Exercise details →
Down to the last line, restate the records word for word, but not the pictures.
++++++
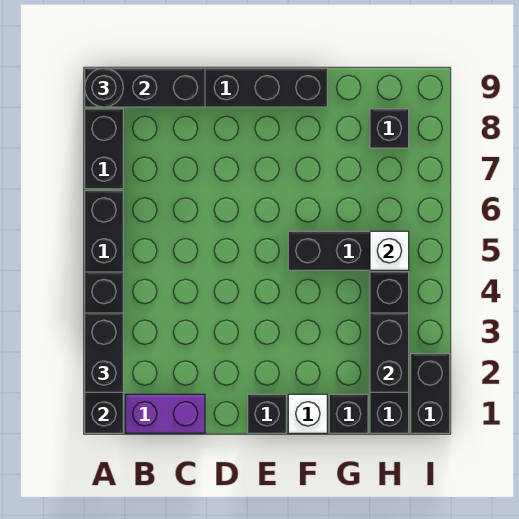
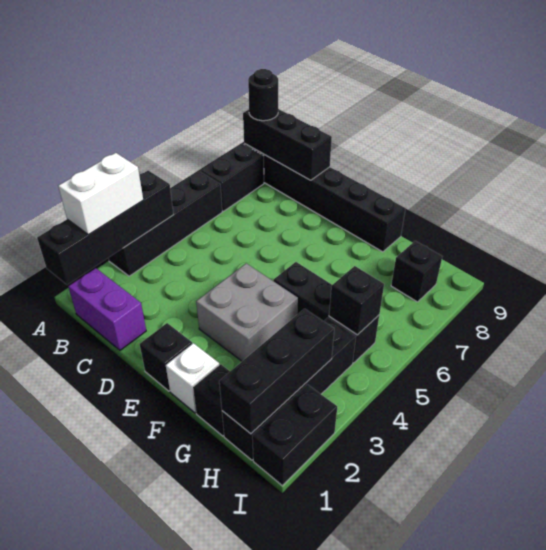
black brick A2:A3 level 3 -> white brick A2:A3 level 3
none -> grey brick E3:F4 level 1
black brick H2:H3 level 2 -> black brick H1:H3 level 2
white brick H5 level 2 -> black brick H5 level 2

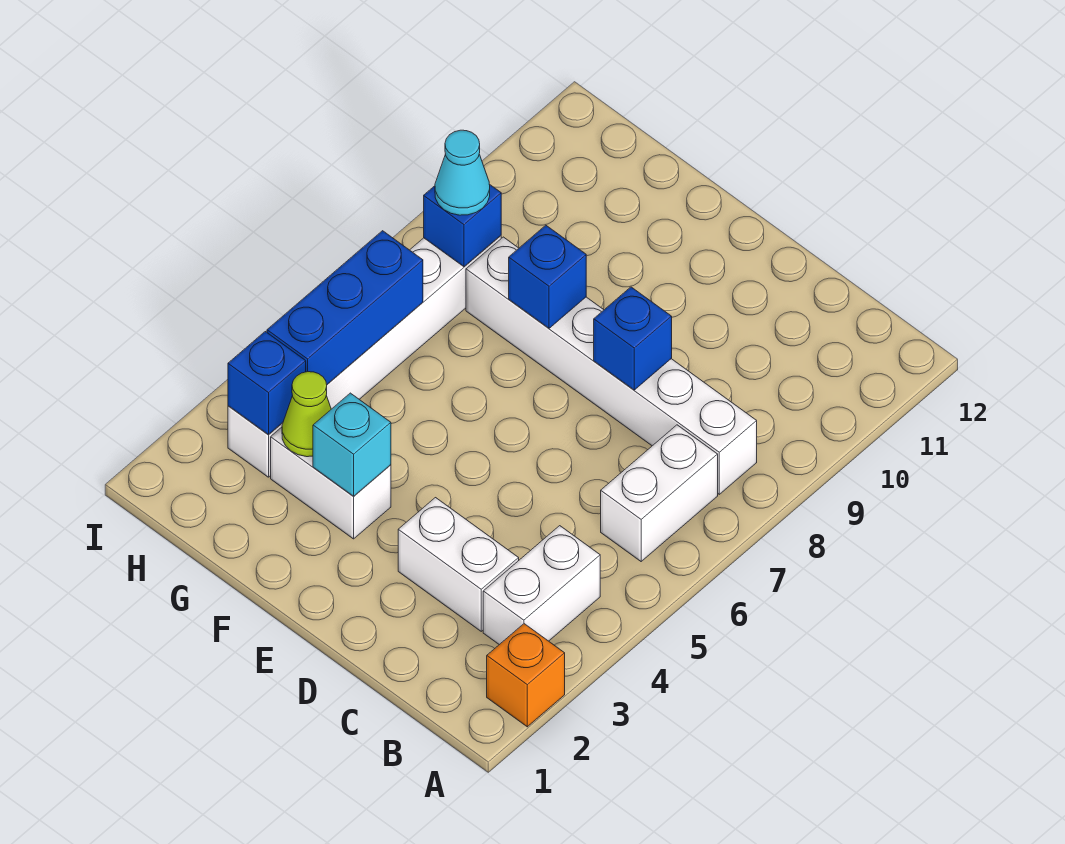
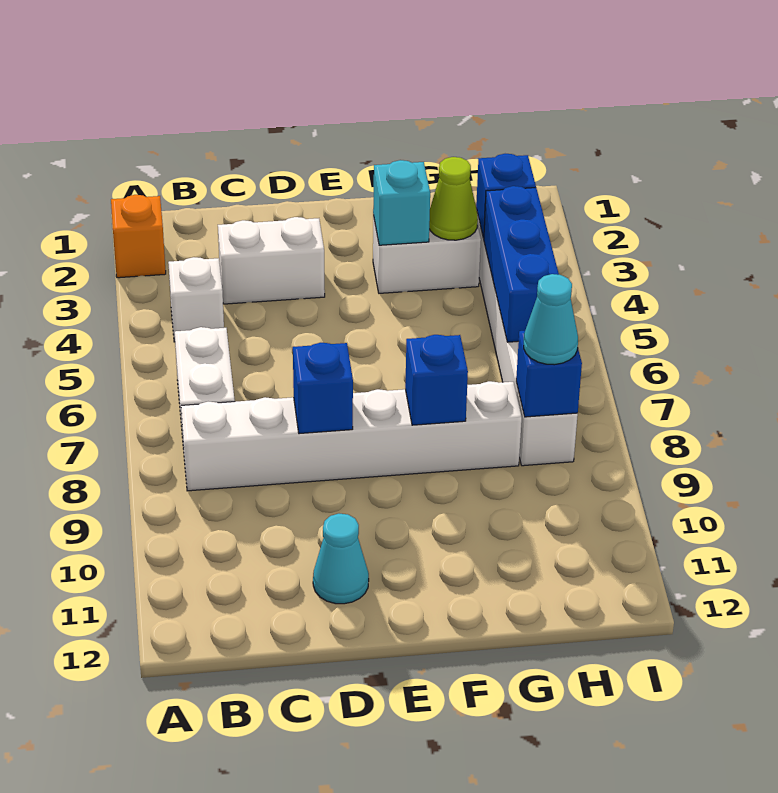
white brick B3:B4 level 1 -> white brick B4 level 1
none -> cyan cone D11 level 1

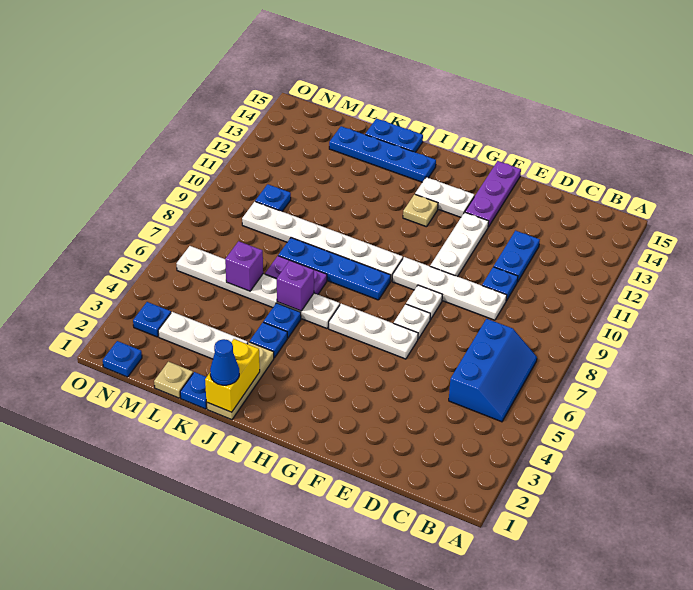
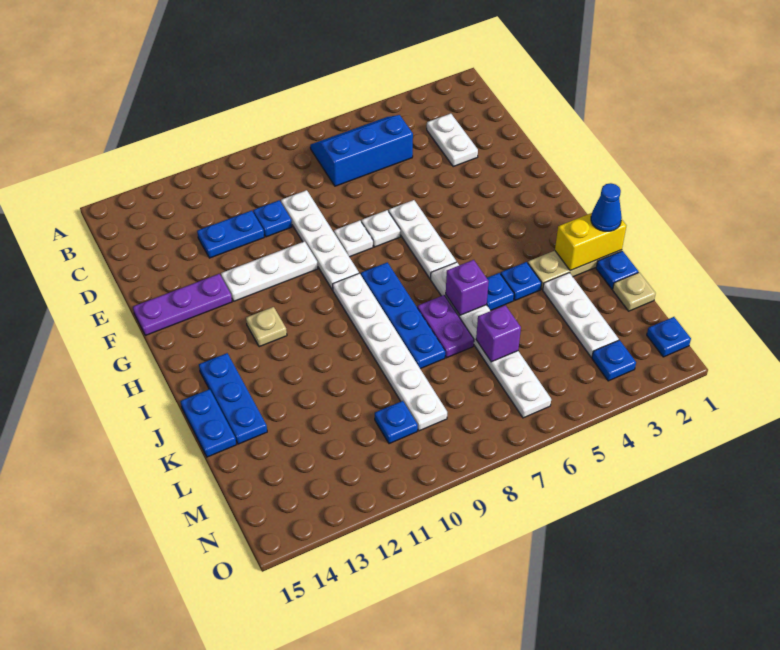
white plate G13:H13 level 1 -> white plate C3:D3 level 1
blue plate I14:L14 level 1 -> blue plate I14:K14 level 1

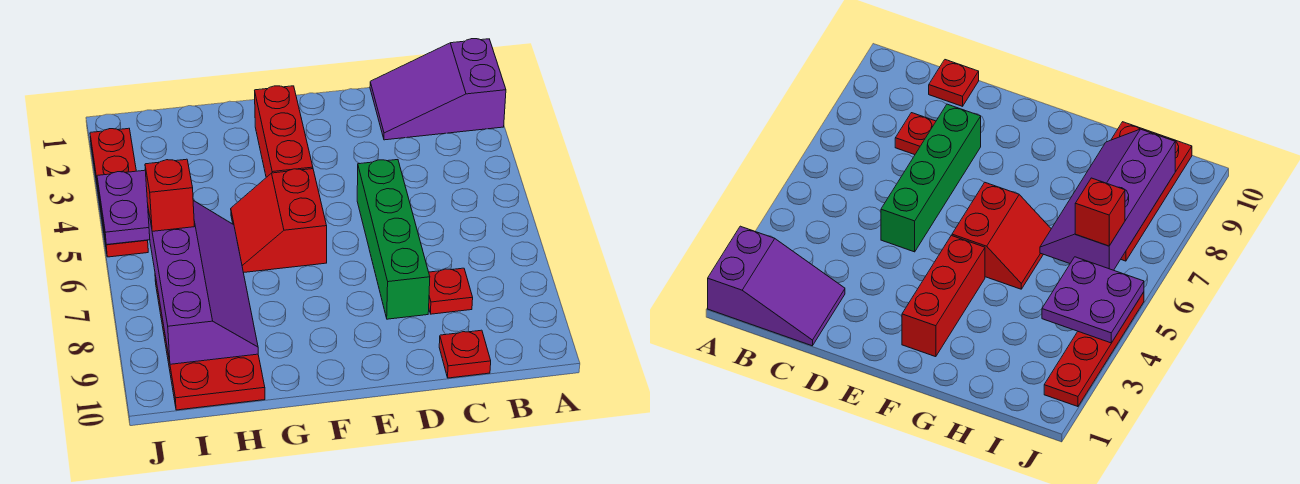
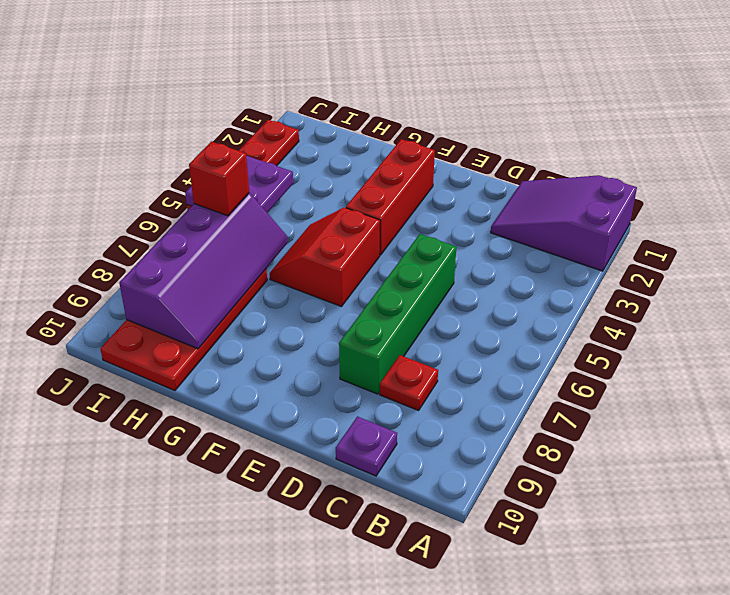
red plate C10 level 1 -> purple plate C10 level 1

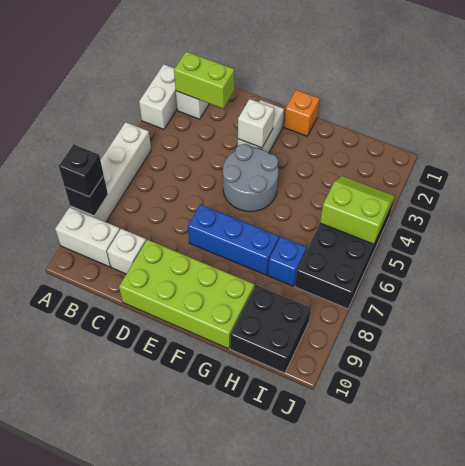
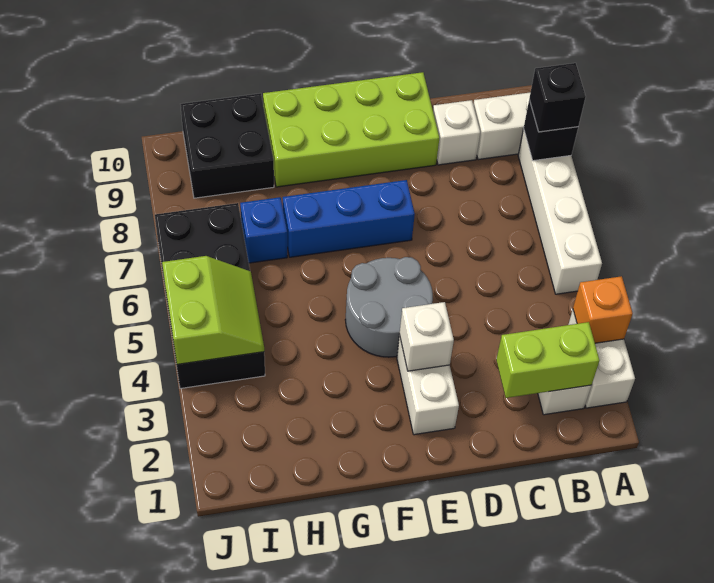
orange brick F1 level 1 -> orange brick A3 level 2
lime slope I4:J5 level 2 top 5 -> lime slope I4:J5 level 2 top J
++++++
Problem solution →
black brick A2:A3 level 3 -> white brick A2:A3 level 3
none -> grey brick E3:F4 level 1
black brick H2:H3 level 2 -> black brick H1:H3 level 2
white brick H5 level 2 -> black brick H5 level 2

white brick B3:B4 level 1 -> white brick B4 level 1
none -> cyan cone D11 level 1

white plate G13:H13 level 1 -> white plate C3:D3 level 1
blue plate I14:L14 level 1 -> blue plate I14:K14 level 1

red plate C10 level 1 -> purple plate C10 level 1

orange brick F1 level 1 -> orange brick A3 level 2
lime slope I4:J5 level 2 top 5 -> lime slope I4:J5 level 2 top J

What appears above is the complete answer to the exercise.